Output each line exactly as written, from the first line of the records to the line bearing "none -> orange brick I1 level 1", inclusive, while leaving every picture out.

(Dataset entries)
# # #
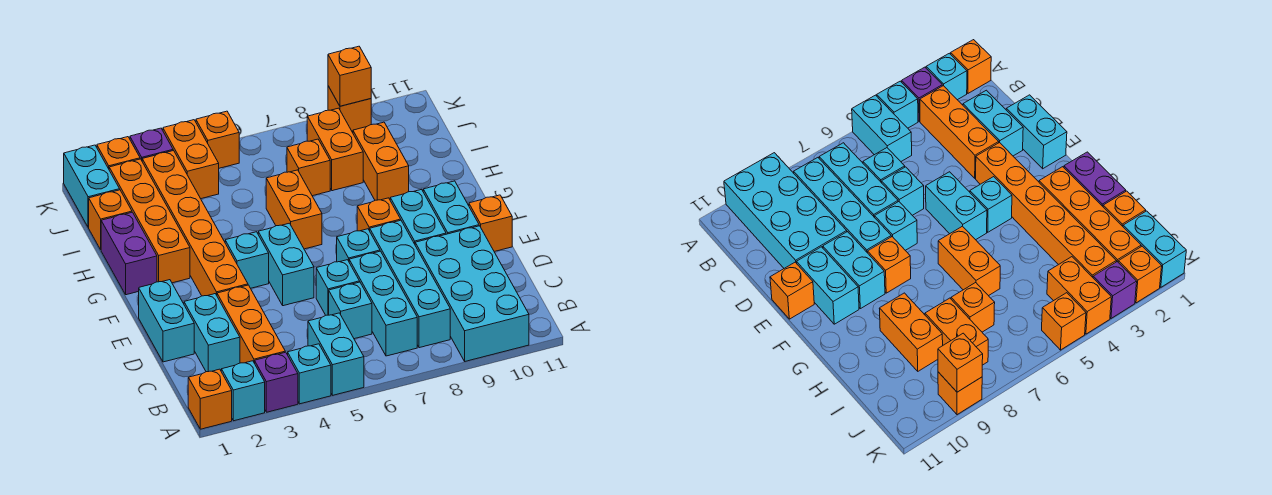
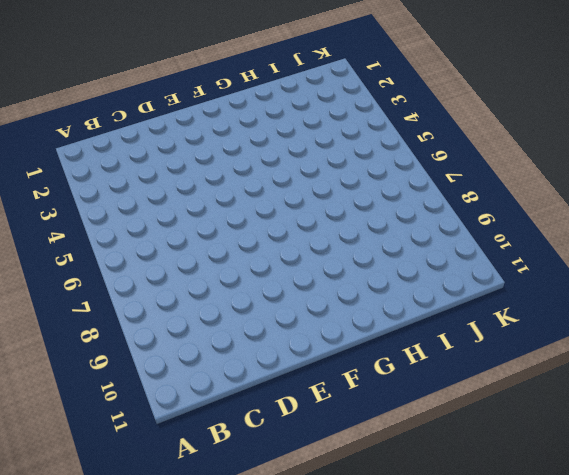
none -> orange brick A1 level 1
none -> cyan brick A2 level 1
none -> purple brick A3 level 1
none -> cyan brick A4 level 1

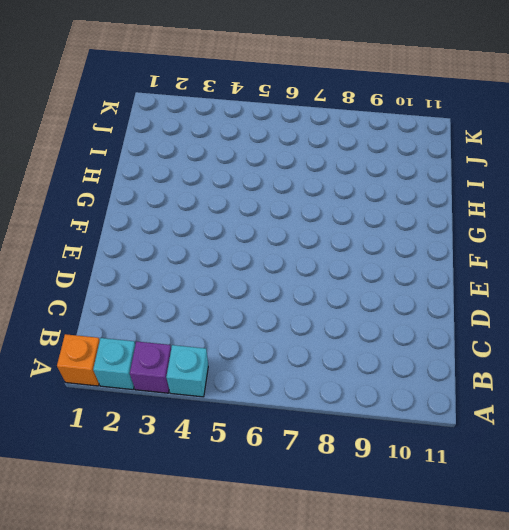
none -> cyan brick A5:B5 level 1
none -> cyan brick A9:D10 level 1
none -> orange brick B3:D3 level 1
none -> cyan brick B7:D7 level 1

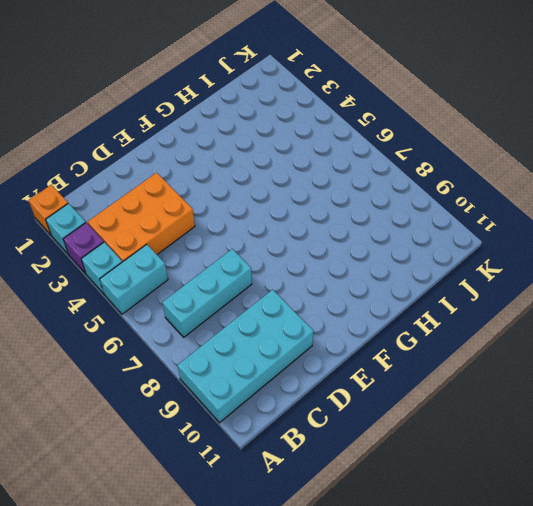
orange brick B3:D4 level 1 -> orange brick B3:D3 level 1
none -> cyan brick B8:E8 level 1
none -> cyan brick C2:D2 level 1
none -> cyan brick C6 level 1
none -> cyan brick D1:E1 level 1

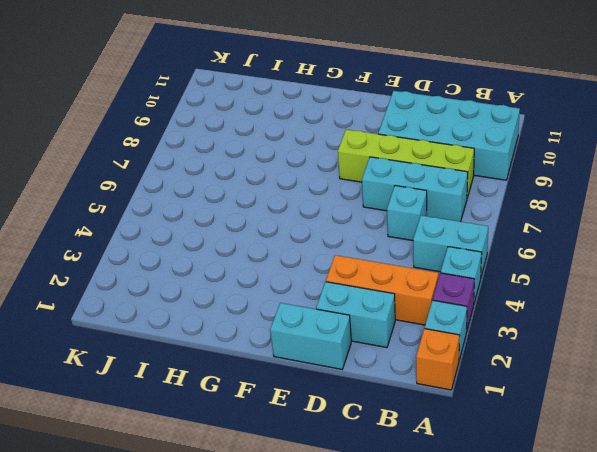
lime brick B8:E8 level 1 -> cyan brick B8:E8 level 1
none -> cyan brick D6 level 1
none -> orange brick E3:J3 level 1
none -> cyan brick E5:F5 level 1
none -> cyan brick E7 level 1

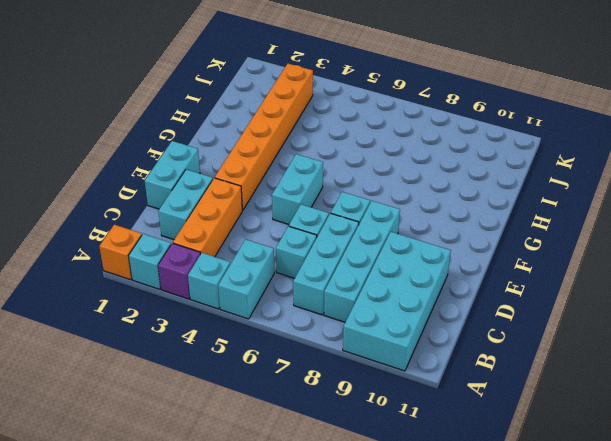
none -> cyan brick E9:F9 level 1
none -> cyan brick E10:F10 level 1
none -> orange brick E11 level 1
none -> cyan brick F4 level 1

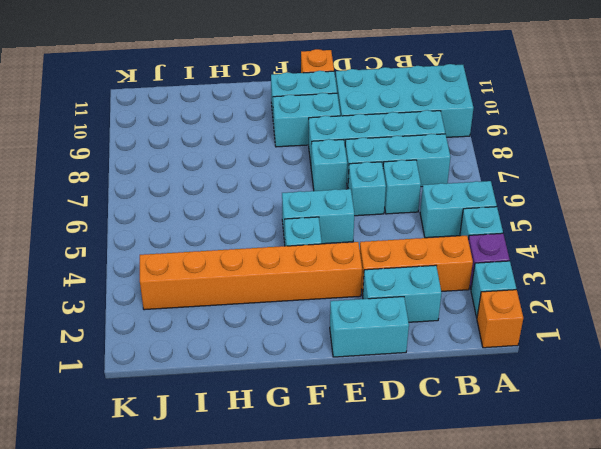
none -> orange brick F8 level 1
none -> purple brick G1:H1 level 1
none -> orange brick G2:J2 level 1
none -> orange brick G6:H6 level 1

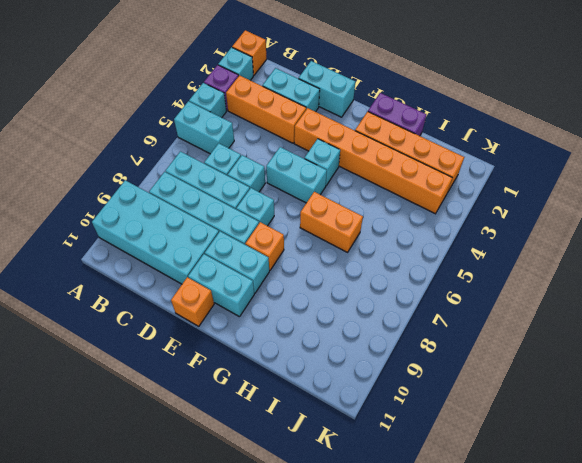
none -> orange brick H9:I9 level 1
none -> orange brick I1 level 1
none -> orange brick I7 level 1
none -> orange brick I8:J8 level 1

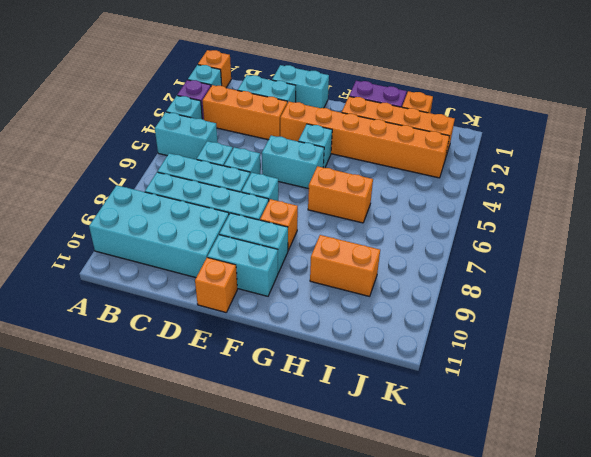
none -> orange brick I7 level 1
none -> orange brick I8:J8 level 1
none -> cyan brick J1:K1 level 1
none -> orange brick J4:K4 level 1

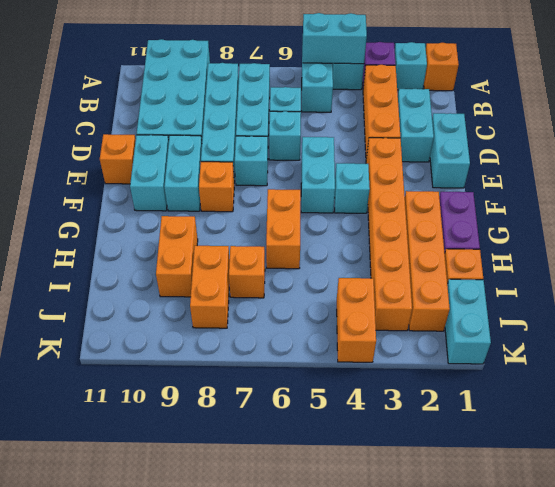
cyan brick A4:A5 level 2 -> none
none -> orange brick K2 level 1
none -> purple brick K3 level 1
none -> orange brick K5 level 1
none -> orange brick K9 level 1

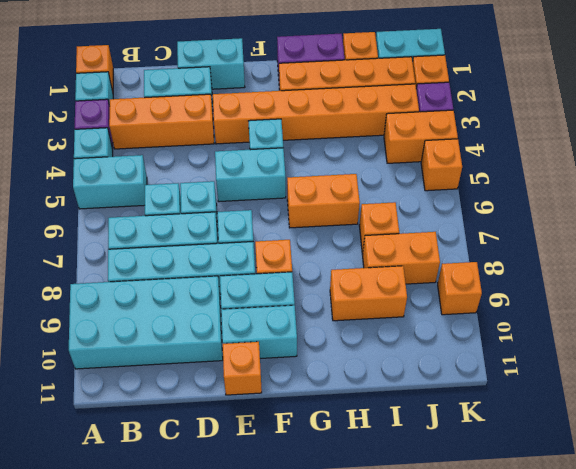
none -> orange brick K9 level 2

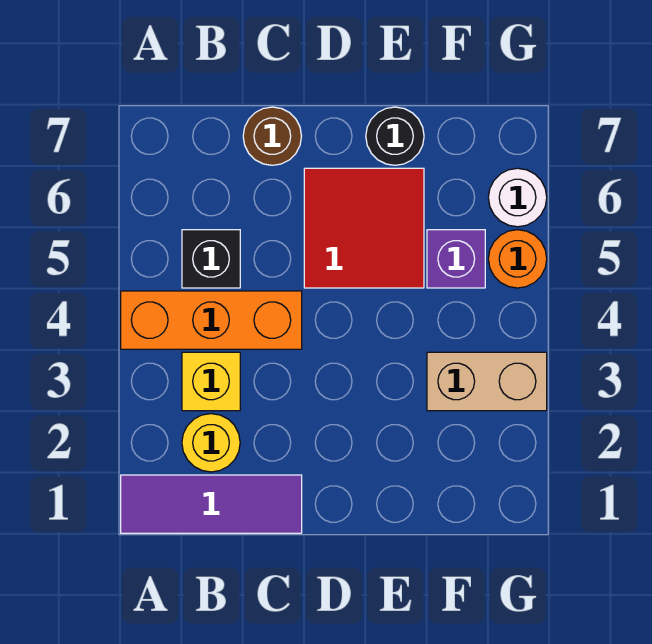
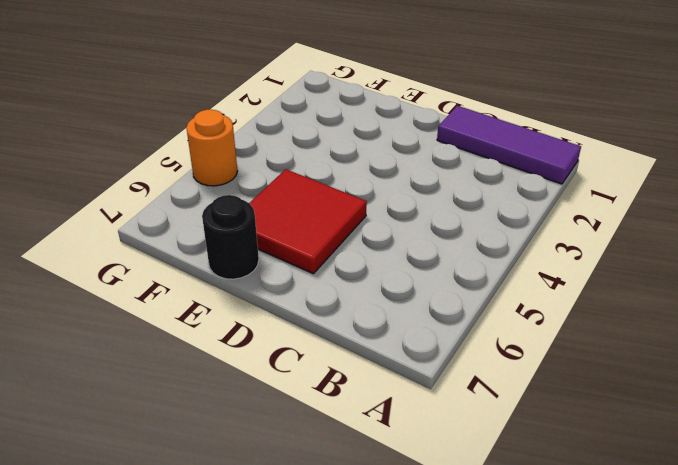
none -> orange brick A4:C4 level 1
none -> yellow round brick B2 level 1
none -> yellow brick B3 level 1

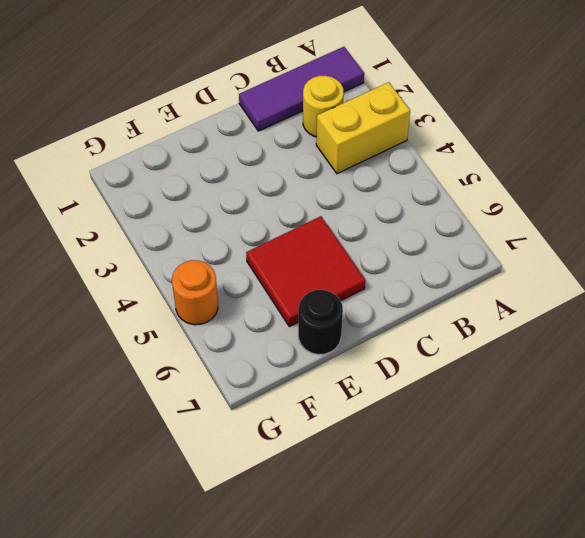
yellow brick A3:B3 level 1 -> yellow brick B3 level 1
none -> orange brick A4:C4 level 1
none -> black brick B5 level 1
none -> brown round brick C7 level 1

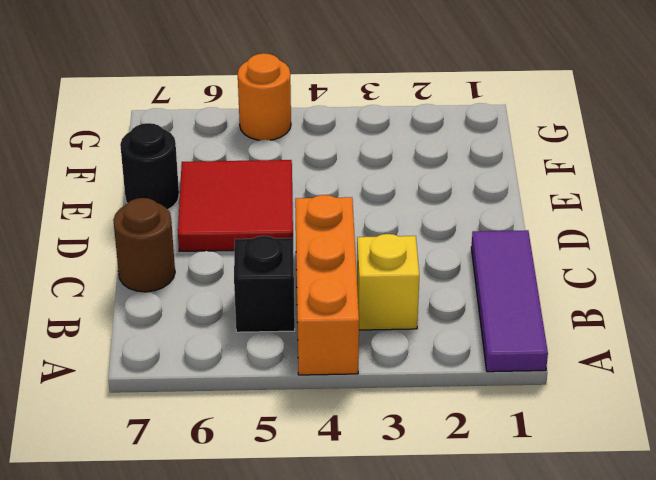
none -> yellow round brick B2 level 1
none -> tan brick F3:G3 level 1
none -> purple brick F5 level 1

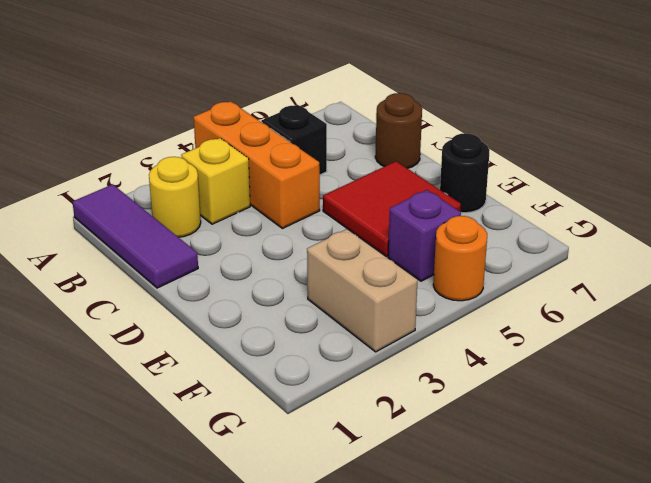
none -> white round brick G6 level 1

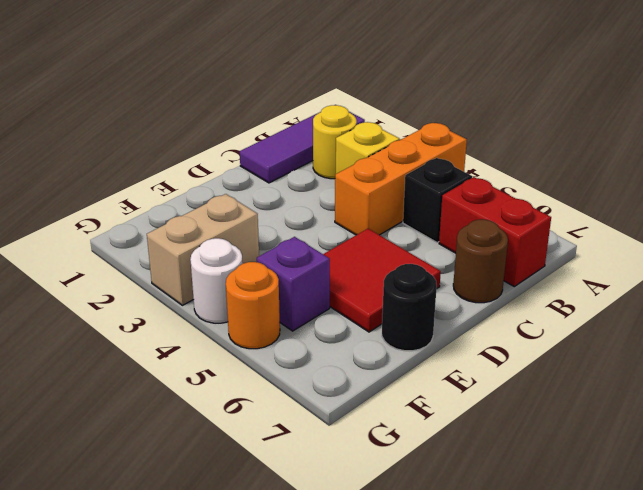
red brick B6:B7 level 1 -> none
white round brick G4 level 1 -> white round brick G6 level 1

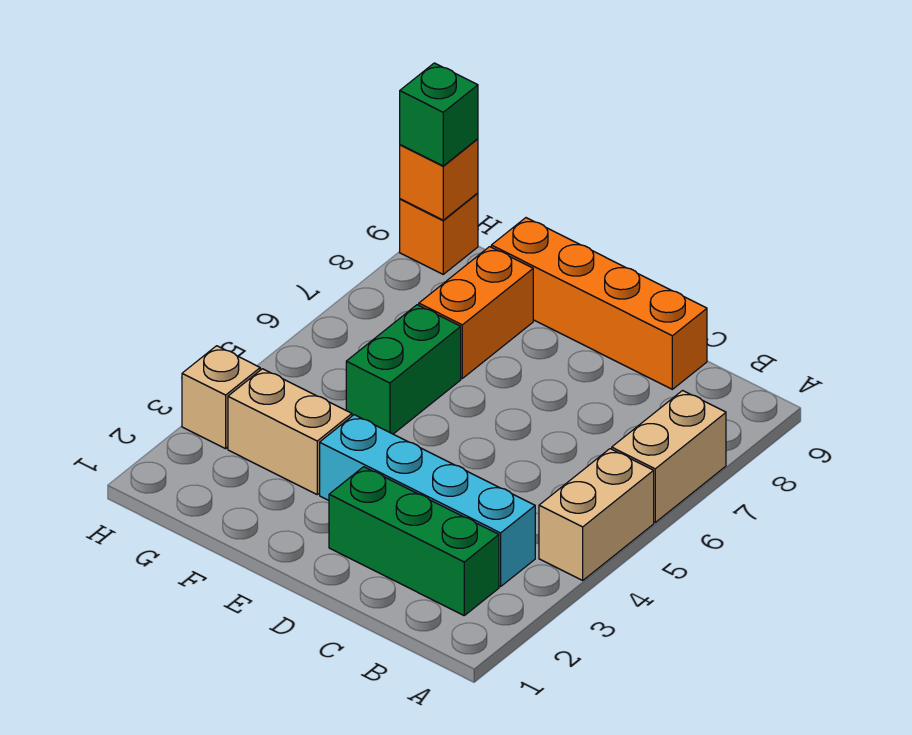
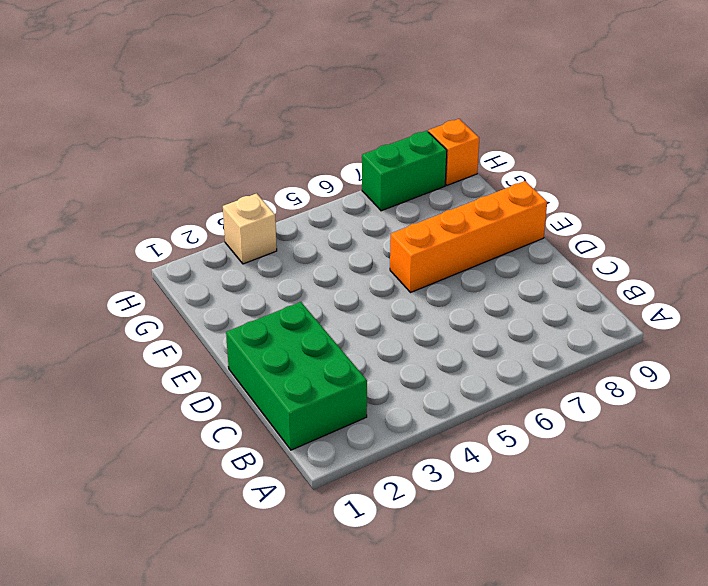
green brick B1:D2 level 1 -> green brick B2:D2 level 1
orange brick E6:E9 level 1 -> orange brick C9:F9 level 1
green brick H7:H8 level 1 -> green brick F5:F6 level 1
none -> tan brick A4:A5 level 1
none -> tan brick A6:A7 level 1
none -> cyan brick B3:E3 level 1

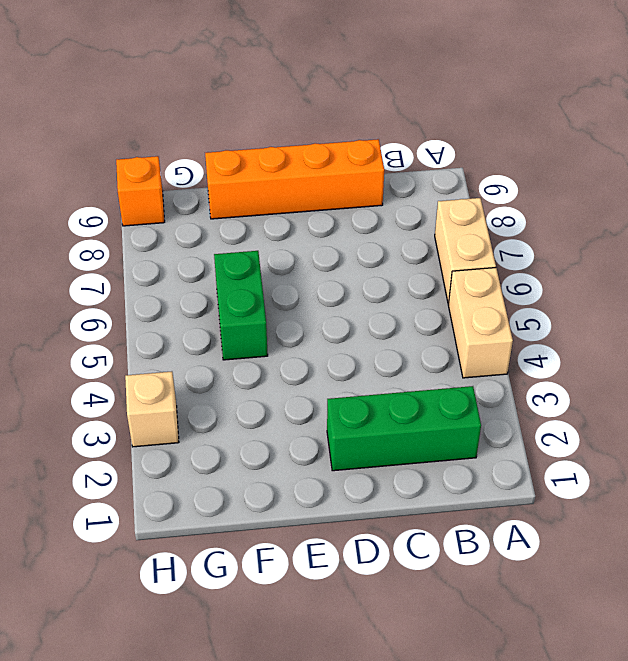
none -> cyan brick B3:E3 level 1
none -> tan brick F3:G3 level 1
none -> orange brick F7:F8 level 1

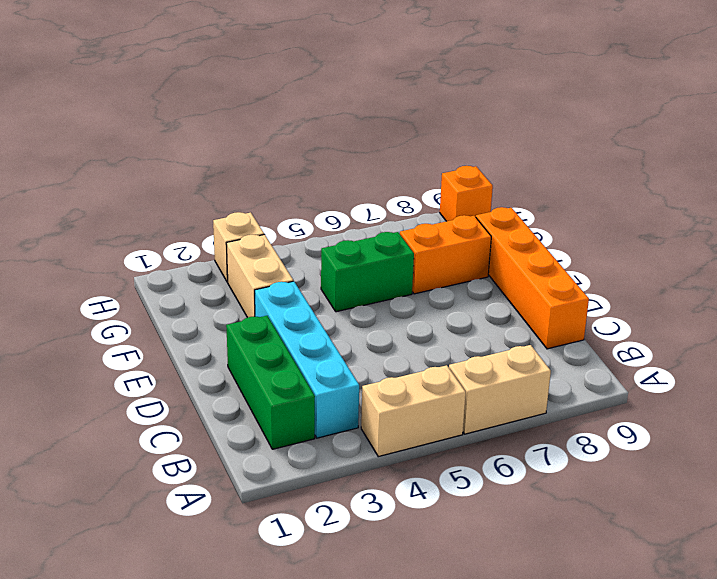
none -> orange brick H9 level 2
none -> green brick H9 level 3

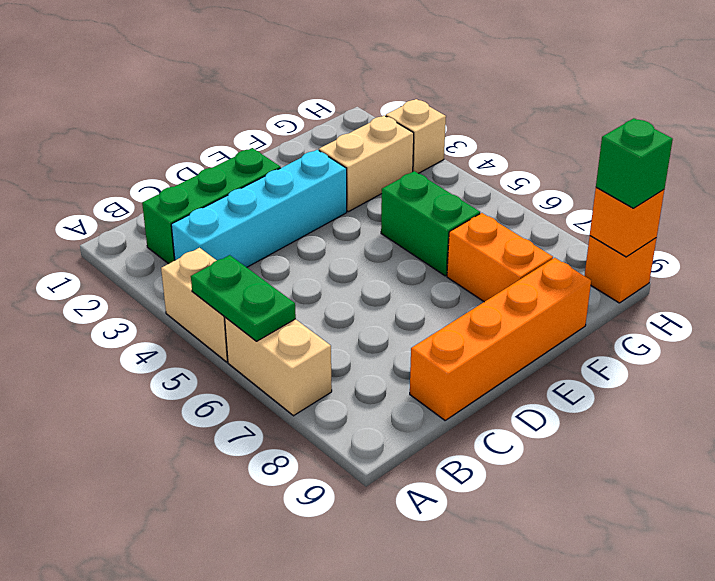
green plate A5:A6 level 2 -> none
# # #
● The completed task:
none -> orange brick A1 level 1
none -> cyan brick A2 level 1
none -> purple brick A3 level 1
none -> cyan brick A4 level 1

none -> cyan brick A5:B5 level 1
none -> cyan brick A9:D10 level 1
none -> orange brick B3:D3 level 1
none -> cyan brick B7:D7 level 1

orange brick B3:D4 level 1 -> orange brick B3:D3 level 1
none -> cyan brick B8:E8 level 1
none -> cyan brick C2:D2 level 1
none -> cyan brick C6 level 1
none -> cyan brick D1:E1 level 1

lime brick B8:E8 level 1 -> cyan brick B8:E8 level 1
none -> cyan brick D6 level 1
none -> orange brick E3:J3 level 1
none -> cyan brick E5:F5 level 1
none -> cyan brick E7 level 1

none -> cyan brick E9:F9 level 1
none -> cyan brick E10:F10 level 1
none -> orange brick E11 level 1
none -> cyan brick F4 level 1

none -> orange brick F8 level 1
none -> purple brick G1:H1 level 1
none -> orange brick G2:J2 level 1
none -> orange brick G6:H6 level 1

none -> orange brick H9:I9 level 1
none -> orange brick I1 level 1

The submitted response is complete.